**Try it:** Below is a block of entries; repeat exactly the lines starting at the line that contains "(199, 331) = (263, 230): blue" and ending at the line that contains "(414, 291) = (394, 459): black", both included.

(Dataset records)
------

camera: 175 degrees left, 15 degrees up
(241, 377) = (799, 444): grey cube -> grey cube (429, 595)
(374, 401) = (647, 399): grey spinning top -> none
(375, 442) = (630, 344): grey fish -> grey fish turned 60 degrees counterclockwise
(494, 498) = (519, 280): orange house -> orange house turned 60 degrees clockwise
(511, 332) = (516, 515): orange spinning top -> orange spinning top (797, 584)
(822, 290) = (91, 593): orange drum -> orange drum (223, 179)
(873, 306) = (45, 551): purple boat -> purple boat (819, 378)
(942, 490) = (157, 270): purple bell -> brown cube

------

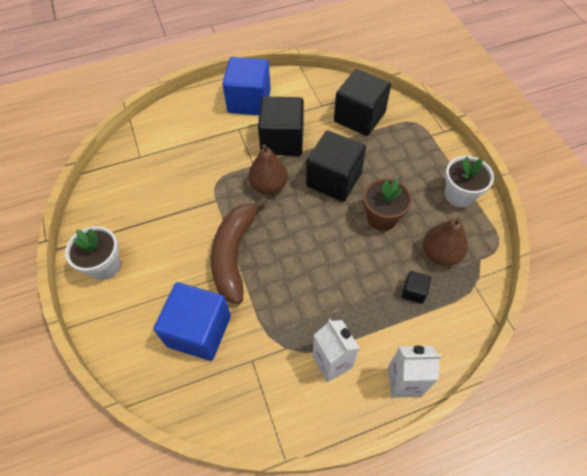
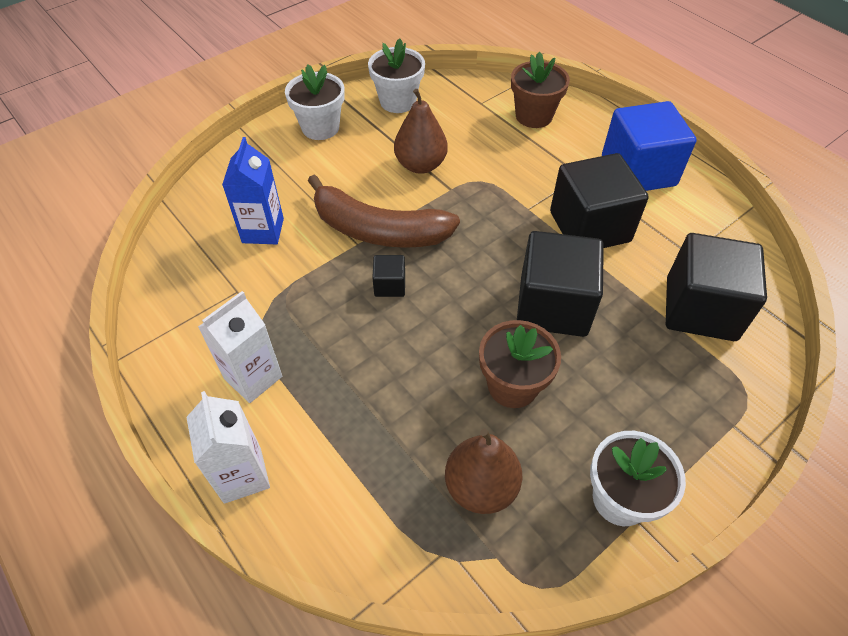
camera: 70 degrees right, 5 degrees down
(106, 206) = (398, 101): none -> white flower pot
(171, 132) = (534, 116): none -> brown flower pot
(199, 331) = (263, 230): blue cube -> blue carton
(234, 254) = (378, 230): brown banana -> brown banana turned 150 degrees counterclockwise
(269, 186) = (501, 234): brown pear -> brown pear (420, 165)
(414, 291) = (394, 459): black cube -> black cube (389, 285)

------

**The completed task:**
(199, 331) = (263, 230): blue cube -> blue carton
(234, 254) = (378, 230): brown banana -> brown banana turned 150 degrees counterclockwise
(269, 186) = (501, 234): brown pear -> brown pear (420, 165)
(414, 291) = (394, 459): black cube -> black cube (389, 285)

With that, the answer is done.